TASK TO COMPLETE ->
Could you say how many lines in the entries contain the string "camera"? Give only that number.

RECORD EXTRACTS ->
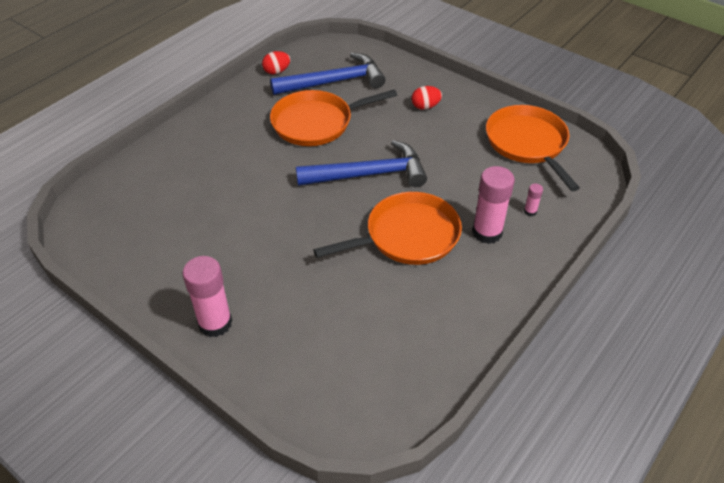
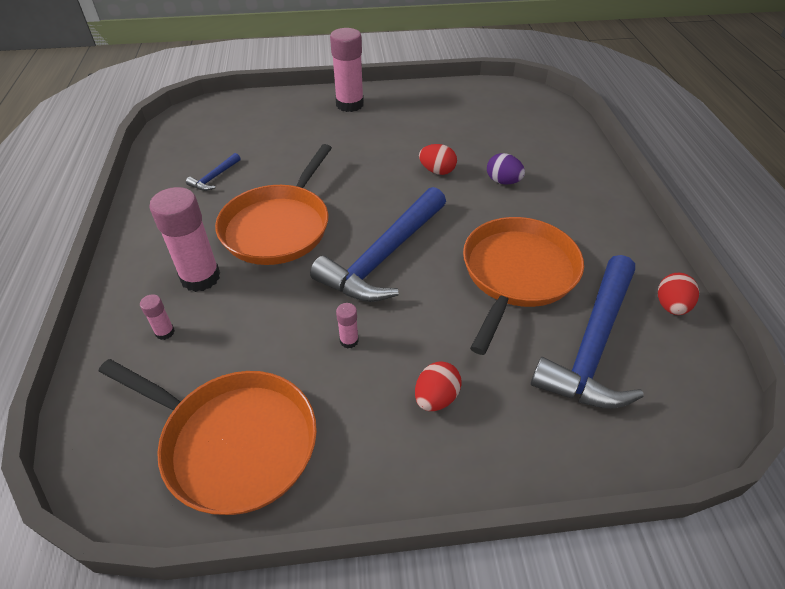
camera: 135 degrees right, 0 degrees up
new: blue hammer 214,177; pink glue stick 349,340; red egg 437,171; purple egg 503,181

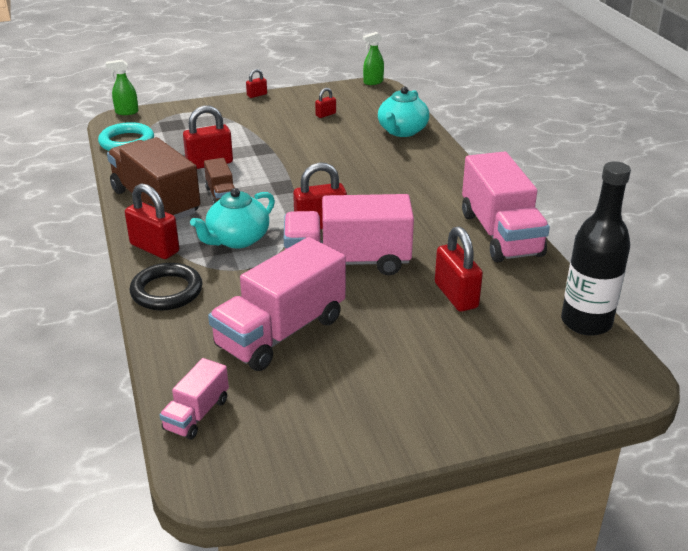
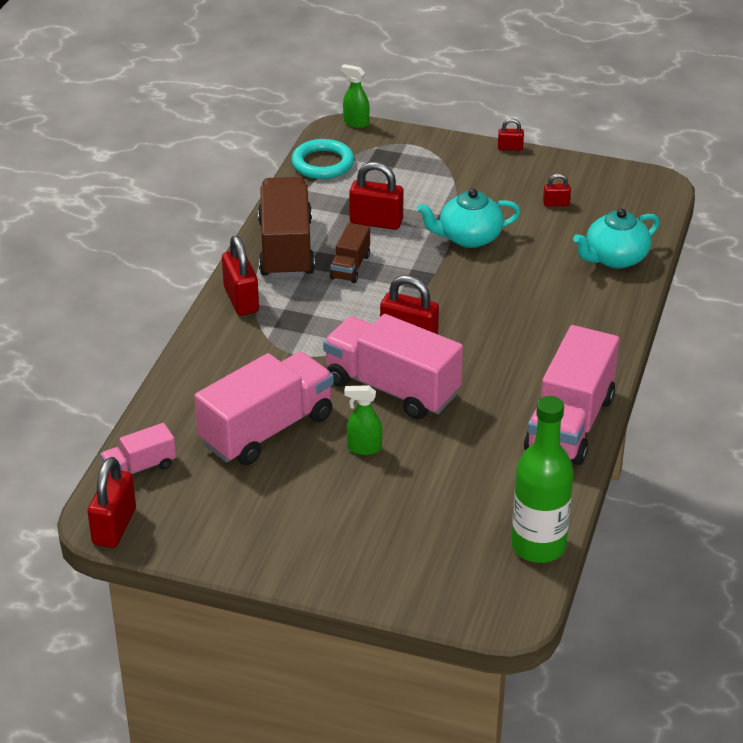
camera: 35 degrees right, 5 degrees up
gone: black ring 167,291
shifted: turquoise teapot 237,239 to 468,237; green spray bottle 373,82 to 364,448; red padlock 456,295 to 114,526
repainted: black bottle 586,322 to green bottle 538,546
rotated: pink truck 281,332 = 267,430 150 degrees clockwise

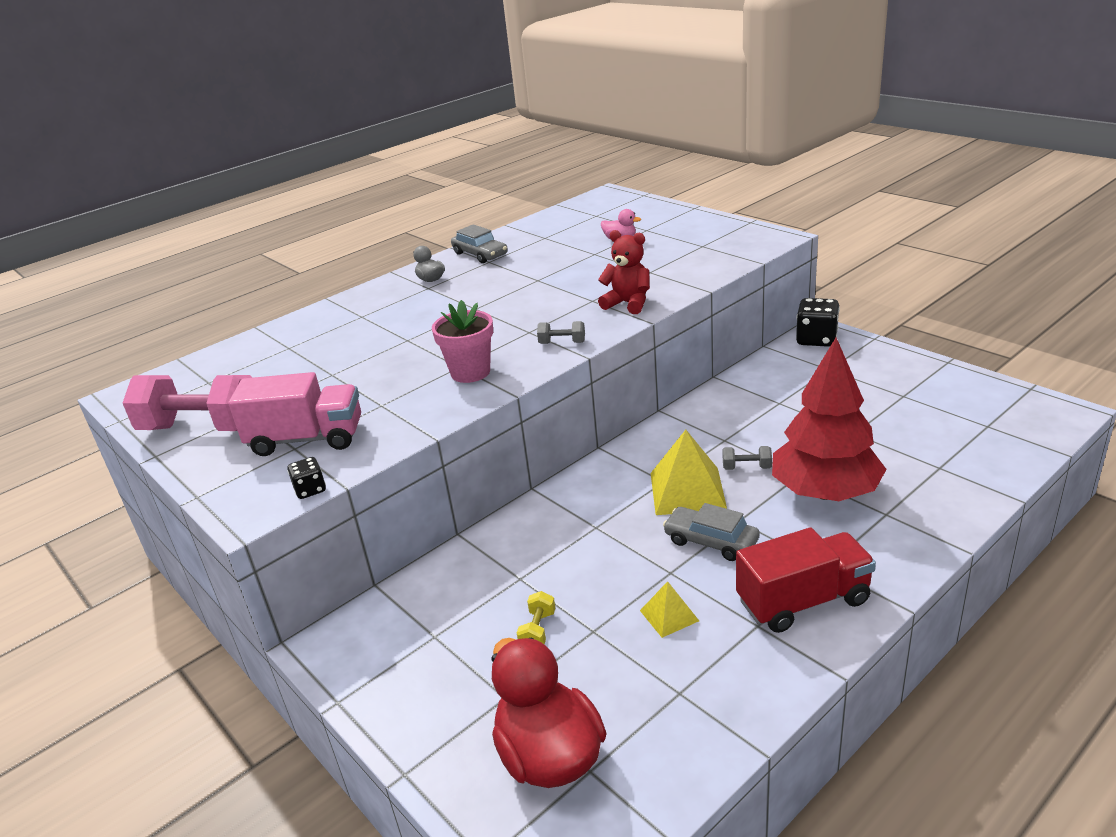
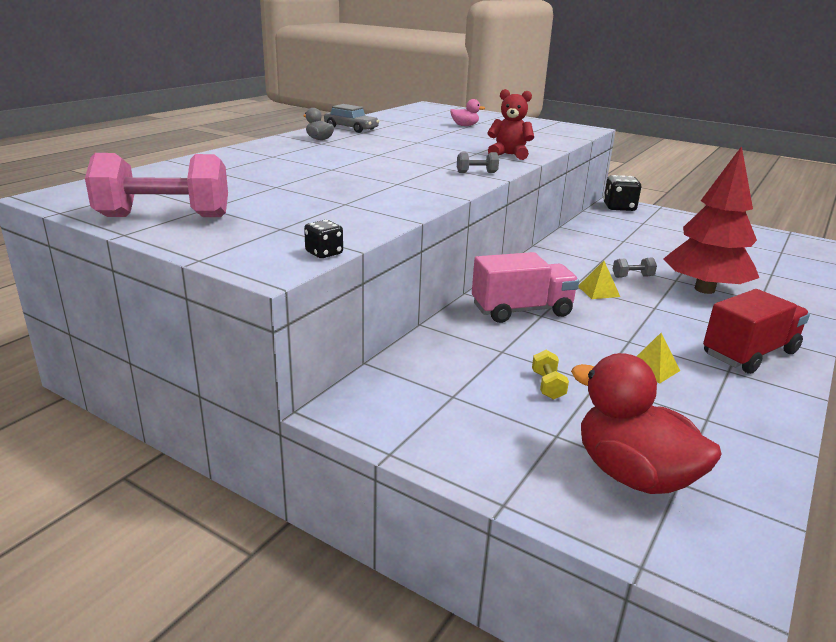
camera: 20 degrees left, 5 degrees down
gone: pink flower pot 470,372; grey car 711,541
shifted: pink truck 307,439 to 521,310
scaled: yellow pyramid 687,491 = 598,291 x0.53

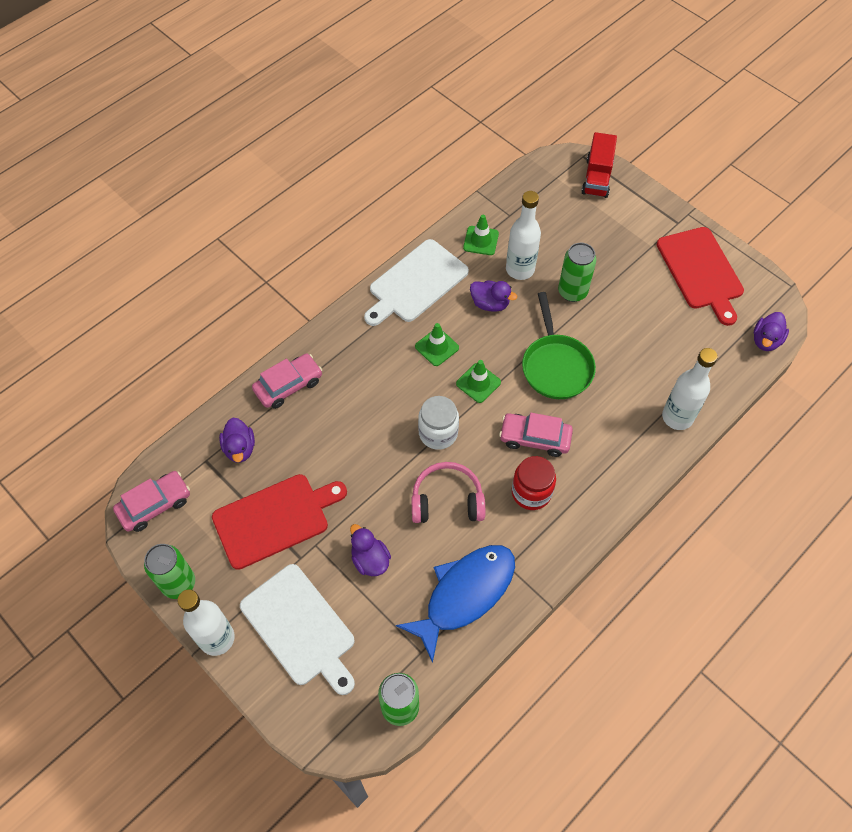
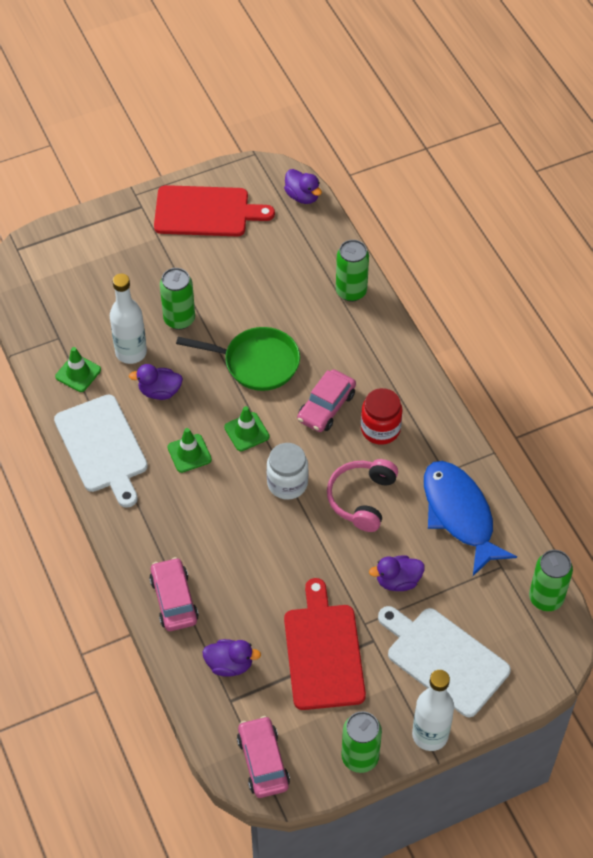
camera: 70 degrees left, 5 degrees down
gone: red truck 597,177
swapped: white bottle 677,417 to green can 351,291
rotated: white cutting board 300,627 = 444,659 120 degrees counterclockwise; purple duck 490,304 = 159,391 135 degrees counterclockwise

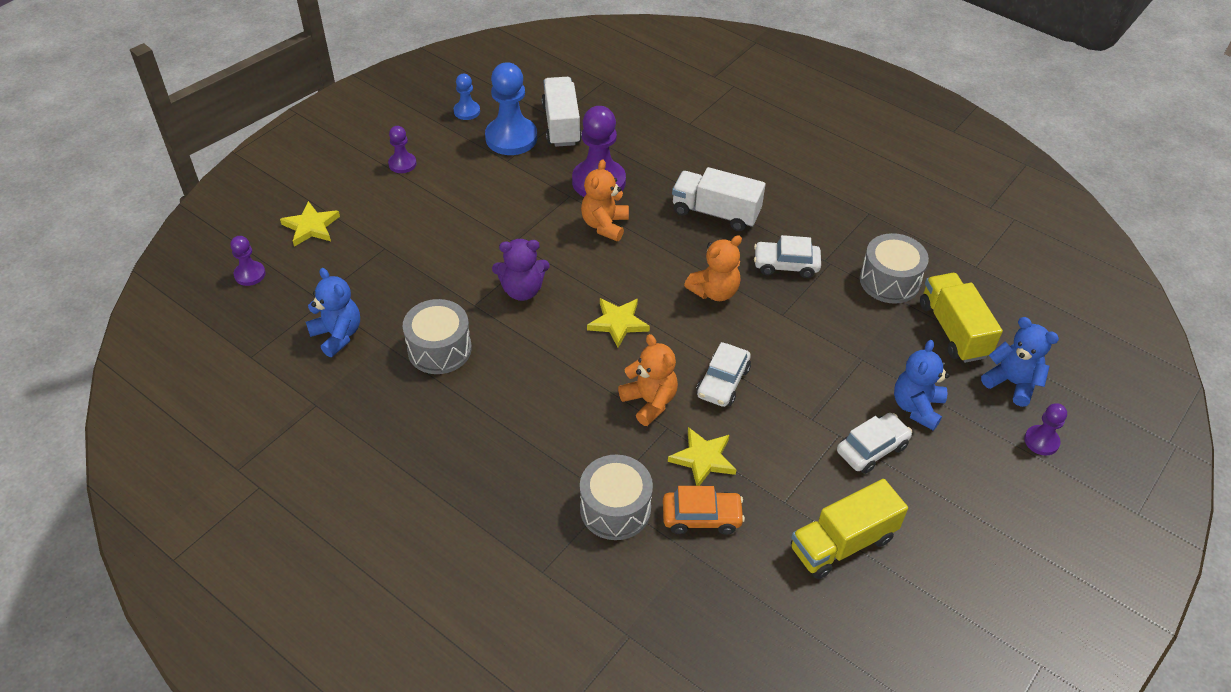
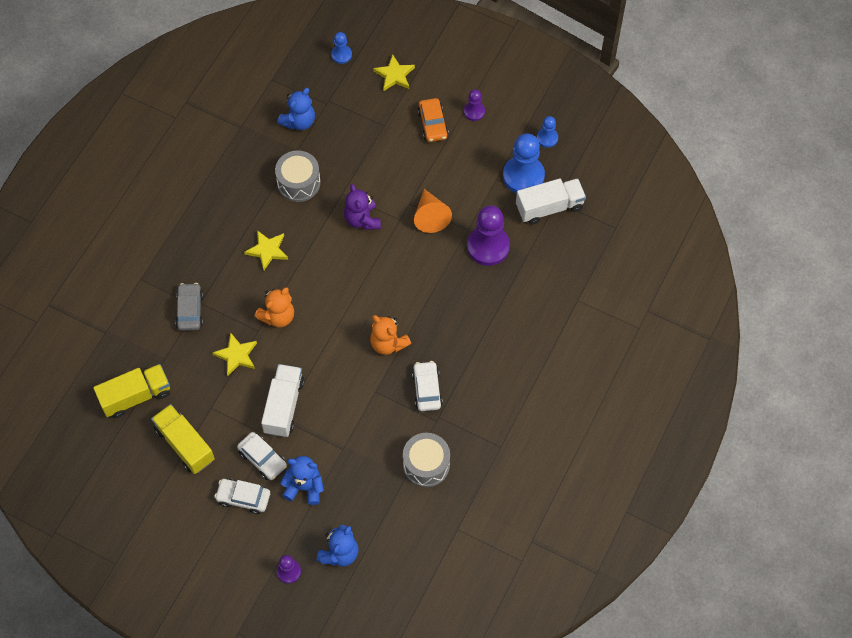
camera: 80 degrees right, 15 degrees up
gone: orange teddy bear 604,225
new: orange cone 430,216
shifted: yellow star 618,323 to 267,250; orange car 701,517 to 432,124; white truck 715,213 to 284,406; white car 723,382 to 243,498; yellow truck 953,330 to 136,396
swapped: grey drum 615,509 to grey car 190,310
repainted: purple pawn 250,274 to blue pawn 341,55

WRITTEN ANSWER ->
5